┌─ GIVEN DATA

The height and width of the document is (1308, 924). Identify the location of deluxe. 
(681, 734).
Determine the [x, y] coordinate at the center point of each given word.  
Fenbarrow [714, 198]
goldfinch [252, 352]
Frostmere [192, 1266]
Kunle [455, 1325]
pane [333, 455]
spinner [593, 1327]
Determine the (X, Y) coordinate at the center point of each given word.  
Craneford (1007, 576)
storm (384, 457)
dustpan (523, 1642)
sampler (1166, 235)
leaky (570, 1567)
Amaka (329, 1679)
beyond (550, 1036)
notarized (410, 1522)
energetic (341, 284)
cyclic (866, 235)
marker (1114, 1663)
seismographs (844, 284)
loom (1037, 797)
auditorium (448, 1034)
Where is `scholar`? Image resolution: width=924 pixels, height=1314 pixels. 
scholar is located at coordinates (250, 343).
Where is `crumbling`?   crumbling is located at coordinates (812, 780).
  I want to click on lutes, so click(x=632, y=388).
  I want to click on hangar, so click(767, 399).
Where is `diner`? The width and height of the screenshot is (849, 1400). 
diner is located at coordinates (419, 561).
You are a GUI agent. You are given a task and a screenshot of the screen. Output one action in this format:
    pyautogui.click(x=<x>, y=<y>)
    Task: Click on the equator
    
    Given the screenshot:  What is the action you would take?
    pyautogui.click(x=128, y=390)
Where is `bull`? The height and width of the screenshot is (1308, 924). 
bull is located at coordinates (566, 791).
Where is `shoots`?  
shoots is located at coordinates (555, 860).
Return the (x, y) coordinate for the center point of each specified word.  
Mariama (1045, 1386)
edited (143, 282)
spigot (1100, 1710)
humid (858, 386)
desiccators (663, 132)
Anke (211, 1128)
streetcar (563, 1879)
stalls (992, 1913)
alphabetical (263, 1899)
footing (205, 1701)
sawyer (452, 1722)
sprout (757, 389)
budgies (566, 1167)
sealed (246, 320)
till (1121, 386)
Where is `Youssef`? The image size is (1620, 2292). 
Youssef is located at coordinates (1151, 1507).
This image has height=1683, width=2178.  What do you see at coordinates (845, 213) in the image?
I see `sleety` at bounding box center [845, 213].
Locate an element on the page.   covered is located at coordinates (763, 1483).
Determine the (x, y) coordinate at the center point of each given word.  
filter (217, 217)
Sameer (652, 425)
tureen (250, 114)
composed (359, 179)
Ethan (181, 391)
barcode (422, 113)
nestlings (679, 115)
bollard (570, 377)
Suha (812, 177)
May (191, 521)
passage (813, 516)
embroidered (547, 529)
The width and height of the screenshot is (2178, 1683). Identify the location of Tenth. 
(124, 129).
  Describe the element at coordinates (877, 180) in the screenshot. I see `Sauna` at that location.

└─

EXERCISE PROMPT:
Print every one of the lines above verbatim, in the same order.

OUTPUT OF THE EXERCISE:
The height and width of the document is (1308, 924). Identify the location of deluxe. 
(681, 734).
Determine the [x, y] coordinate at the center point of each given word.  
Fenbarrow [714, 198]
goldfinch [252, 352]
Frostmere [192, 1266]
Kunle [455, 1325]
pane [333, 455]
spinner [593, 1327]
Determine the (X, Y) coordinate at the center point of each given word.  
Craneford (1007, 576)
storm (384, 457)
dustpan (523, 1642)
sampler (1166, 235)
leaky (570, 1567)
Amaka (329, 1679)
beyond (550, 1036)
notarized (410, 1522)
energetic (341, 284)
cyclic (866, 235)
marker (1114, 1663)
seismographs (844, 284)
loom (1037, 797)
auditorium (448, 1034)
Where is `scholar`? Image resolution: width=924 pixels, height=1314 pixels. 
scholar is located at coordinates (250, 343).
Where is `crumbling`?   crumbling is located at coordinates (812, 780).
  I want to click on lutes, so click(x=632, y=388).
  I want to click on hangar, so click(767, 399).
Where is `diner`? The width and height of the screenshot is (849, 1400). 
diner is located at coordinates (419, 561).
You are a GUI agent. You are given a task and a screenshot of the screen. Output one action in this format:
    pyautogui.click(x=<x>, y=<y>)
    Task: Click on the equator
    
    Given the screenshot:  What is the action you would take?
    pyautogui.click(x=128, y=390)
Where is `bull`? The height and width of the screenshot is (1308, 924). 
bull is located at coordinates (566, 791).
Where is `shoots`?  
shoots is located at coordinates (555, 860).
Return the (x, y) coordinate for the center point of each specified word.  
Mariama (1045, 1386)
edited (143, 282)
spigot (1100, 1710)
humid (858, 386)
desiccators (663, 132)
Anke (211, 1128)
streetcar (563, 1879)
stalls (992, 1913)
alphabetical (263, 1899)
footing (205, 1701)
sawyer (452, 1722)
sprout (757, 389)
budgies (566, 1167)
sealed (246, 320)
till (1121, 386)
Where is `Youssef`? The image size is (1620, 2292). 
Youssef is located at coordinates (1151, 1507).
This image has height=1683, width=2178.  What do you see at coordinates (845, 213) in the image?
I see `sleety` at bounding box center [845, 213].
Locate an element on the page.   covered is located at coordinates (763, 1483).
Determine the (x, y) coordinate at the center point of each given word.  
filter (217, 217)
Sameer (652, 425)
tureen (250, 114)
composed (359, 179)
Ethan (181, 391)
barcode (422, 113)
nestlings (679, 115)
bollard (570, 377)
Suha (812, 177)
May (191, 521)
passage (813, 516)
embroidered (547, 529)
The width and height of the screenshot is (2178, 1683). Identify the location of Tenth. 
(124, 129).
  Describe the element at coordinates (877, 180) in the screenshot. I see `Sauna` at that location.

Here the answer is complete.